[Supplied material]
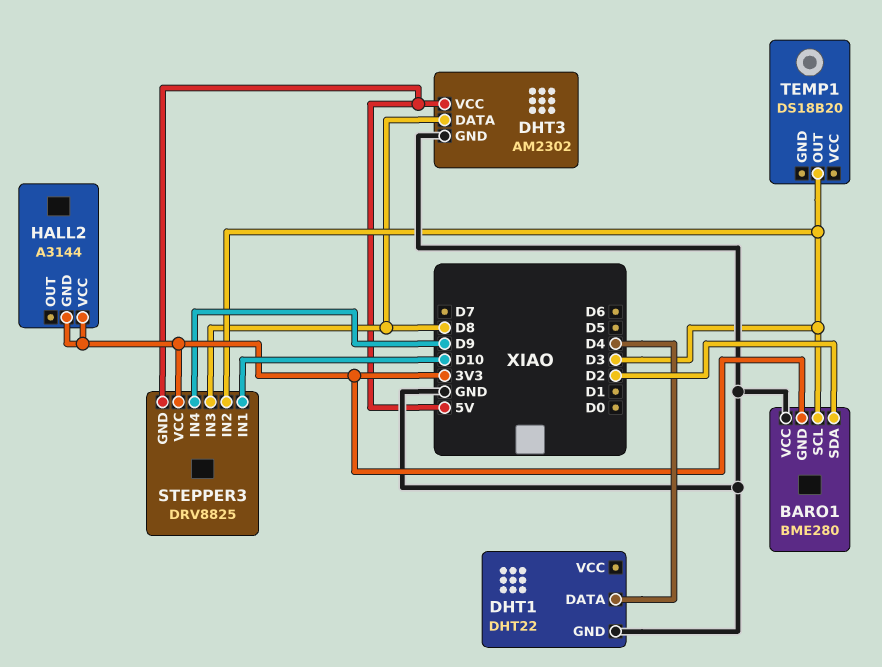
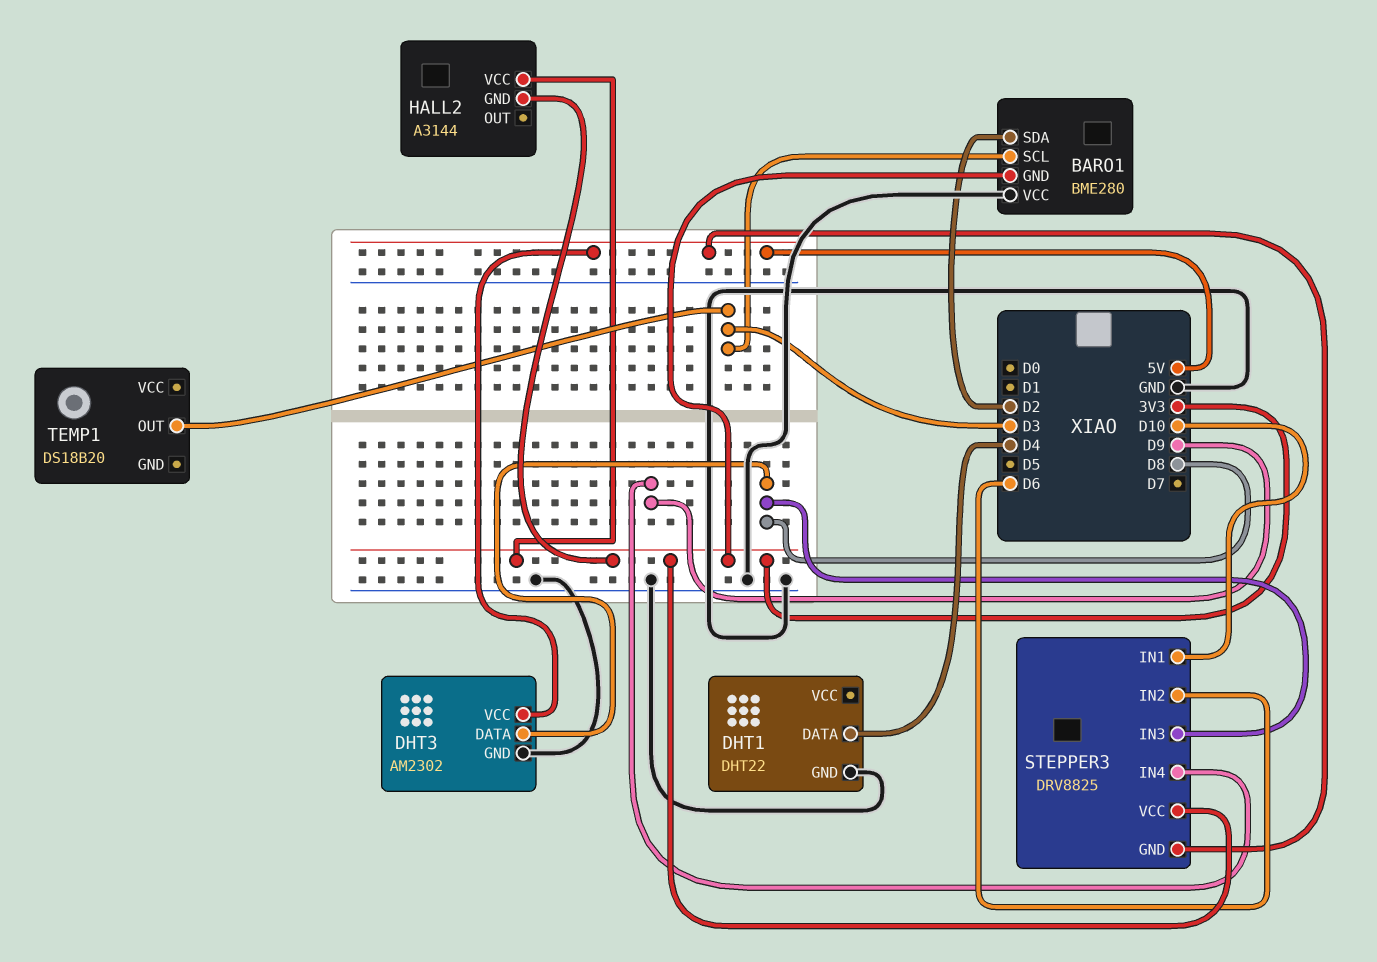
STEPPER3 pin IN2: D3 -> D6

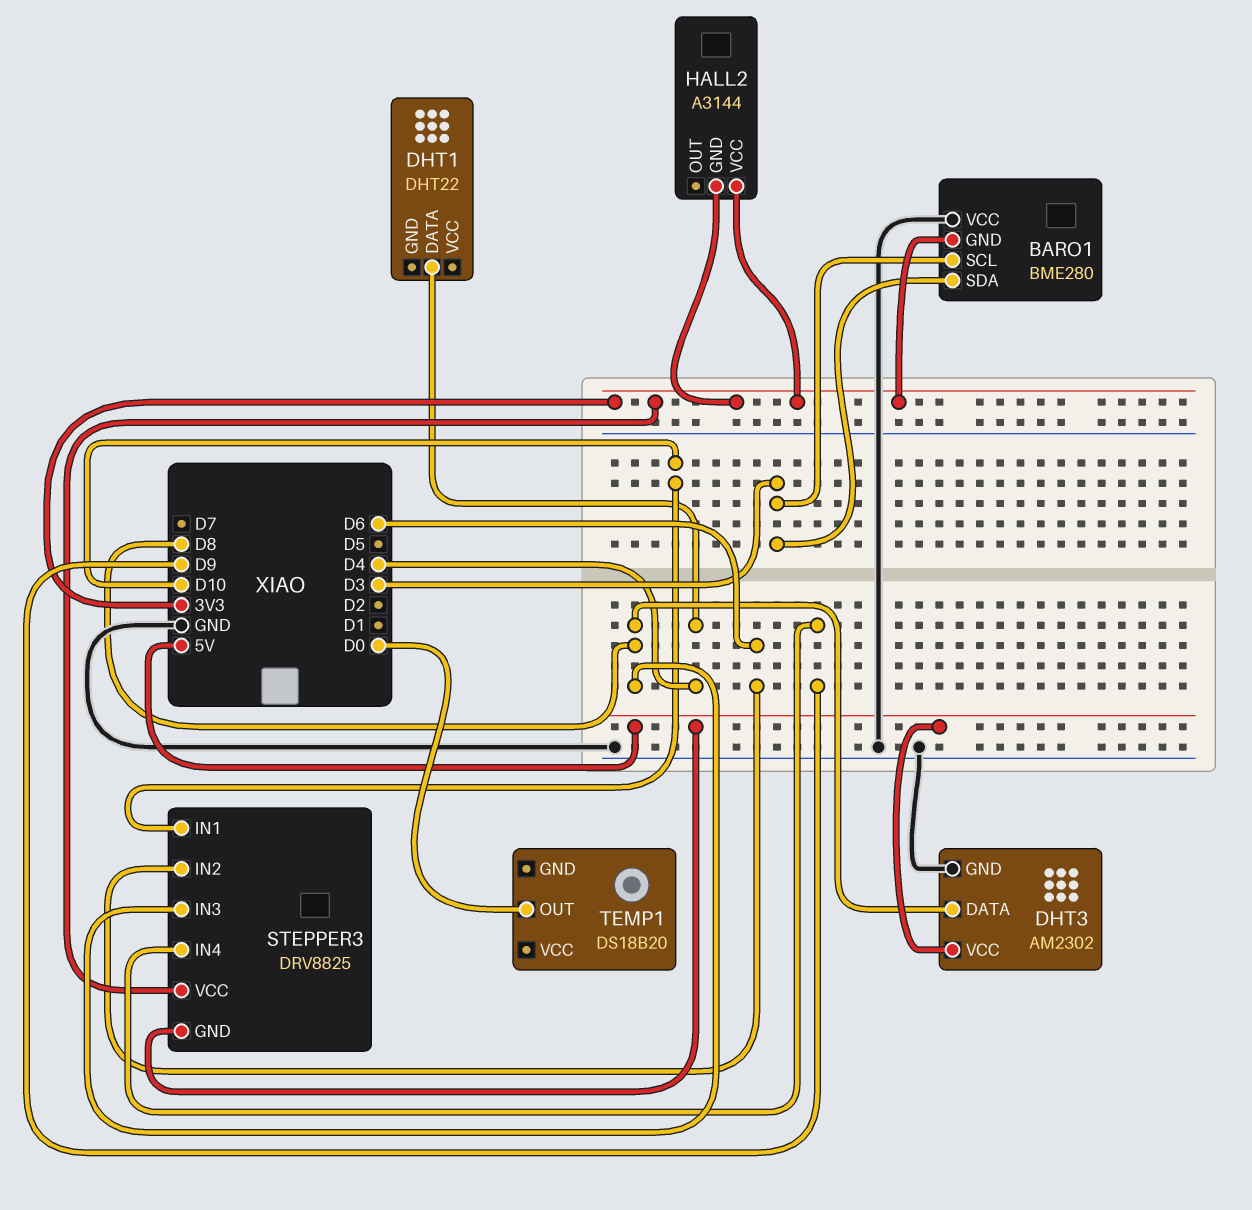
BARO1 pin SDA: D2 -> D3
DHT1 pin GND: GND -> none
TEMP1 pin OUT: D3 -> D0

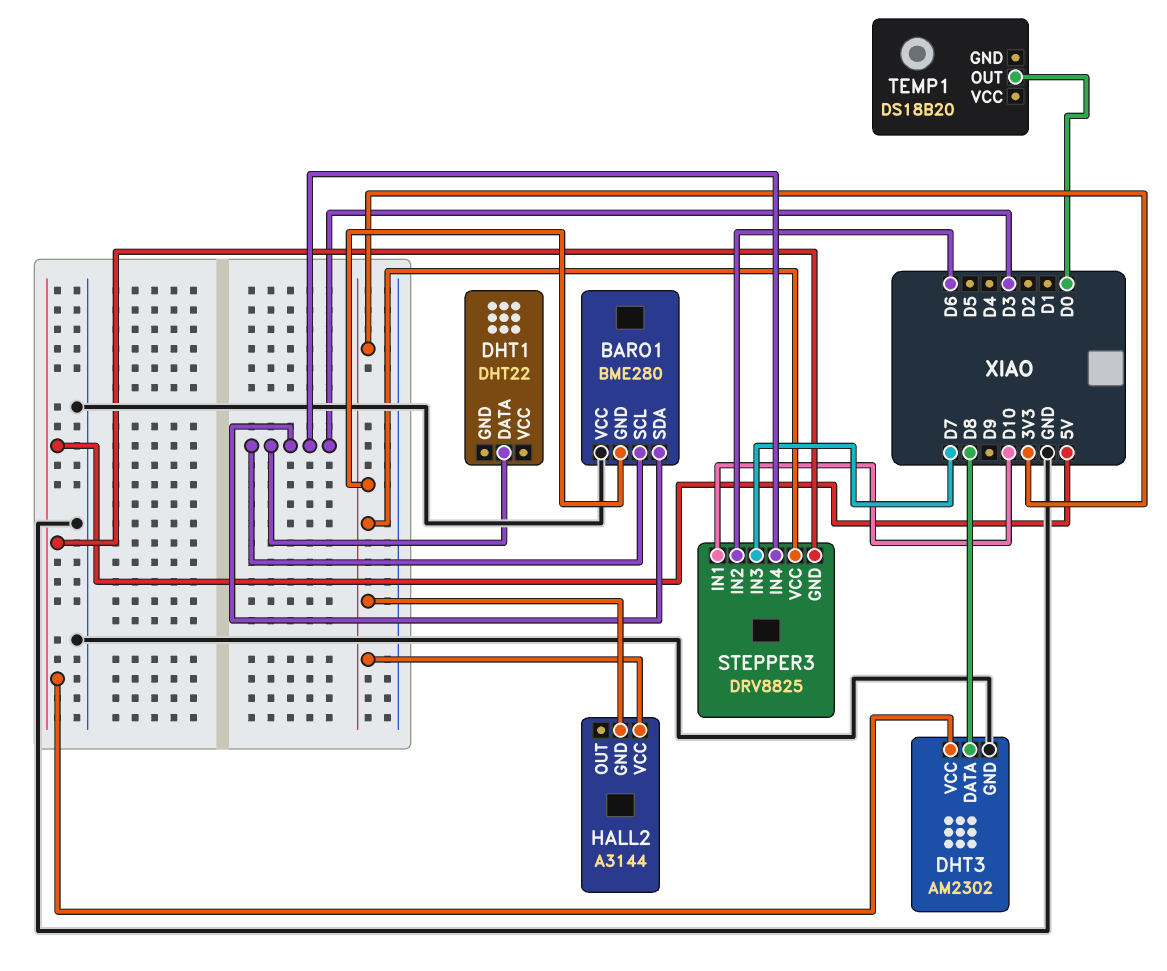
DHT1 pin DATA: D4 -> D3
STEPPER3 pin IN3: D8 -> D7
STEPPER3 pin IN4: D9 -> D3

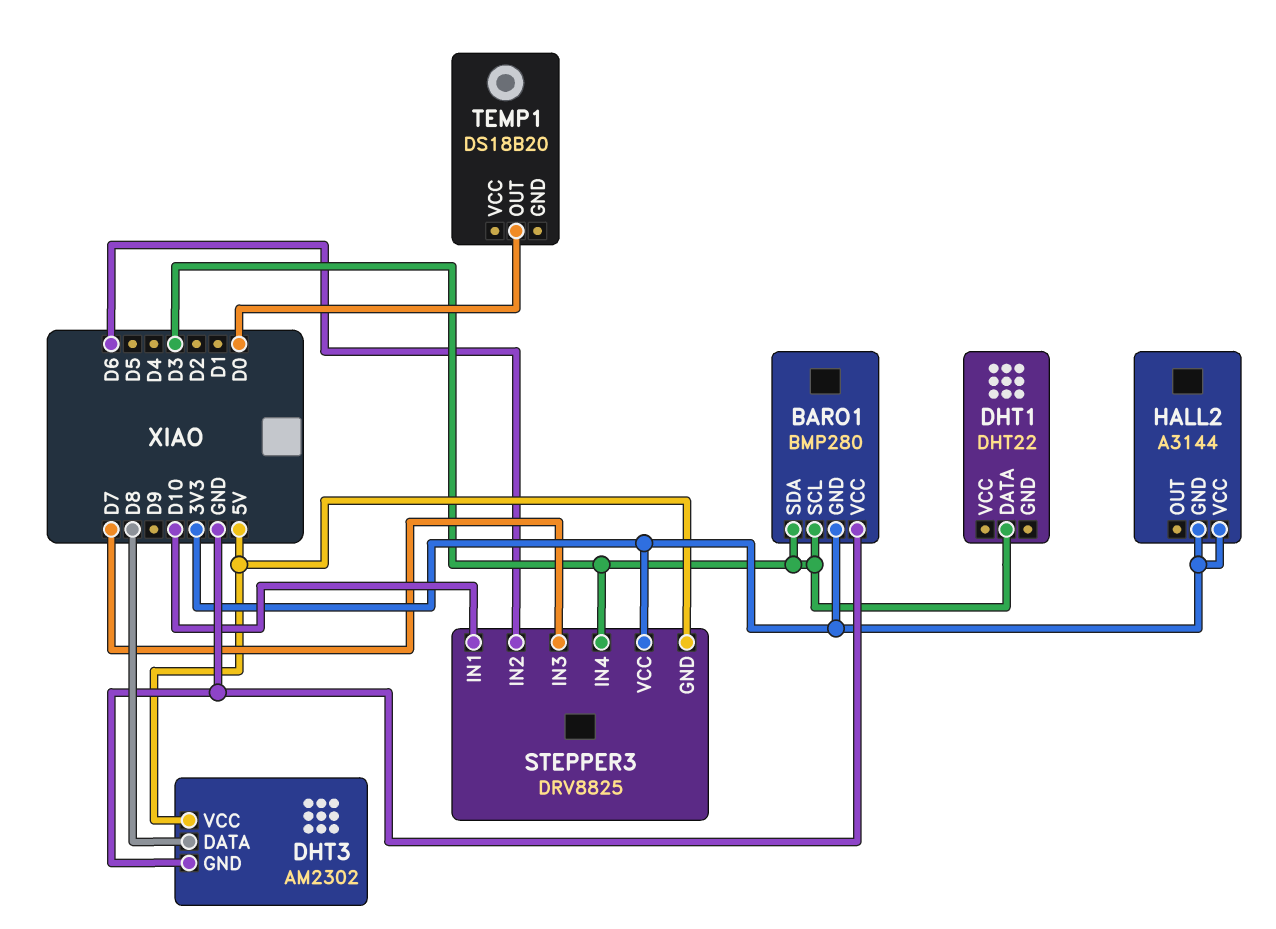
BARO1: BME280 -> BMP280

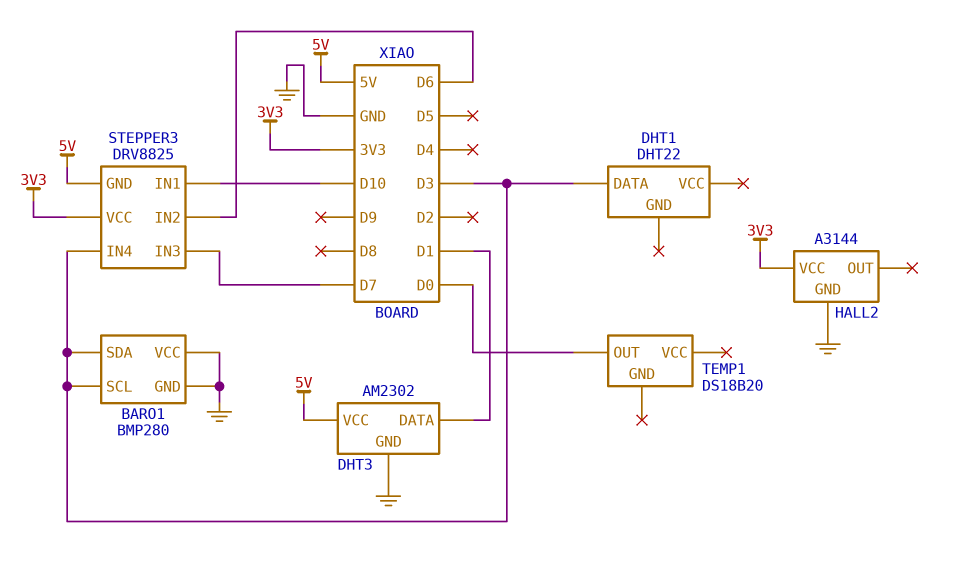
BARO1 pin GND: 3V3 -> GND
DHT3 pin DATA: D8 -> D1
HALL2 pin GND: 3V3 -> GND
[/Supplied material]
Task brief: Keep every word of the lines above unchanged in the copy, and omit the pictures.

Expected output:
STEPPER3 pin IN2: D3 -> D6

BARO1 pin SDA: D2 -> D3
DHT1 pin GND: GND -> none
TEMP1 pin OUT: D3 -> D0

DHT1 pin DATA: D4 -> D3
STEPPER3 pin IN3: D8 -> D7
STEPPER3 pin IN4: D9 -> D3

BARO1: BME280 -> BMP280

BARO1 pin GND: 3V3 -> GND
DHT3 pin DATA: D8 -> D1
HALL2 pin GND: 3V3 -> GND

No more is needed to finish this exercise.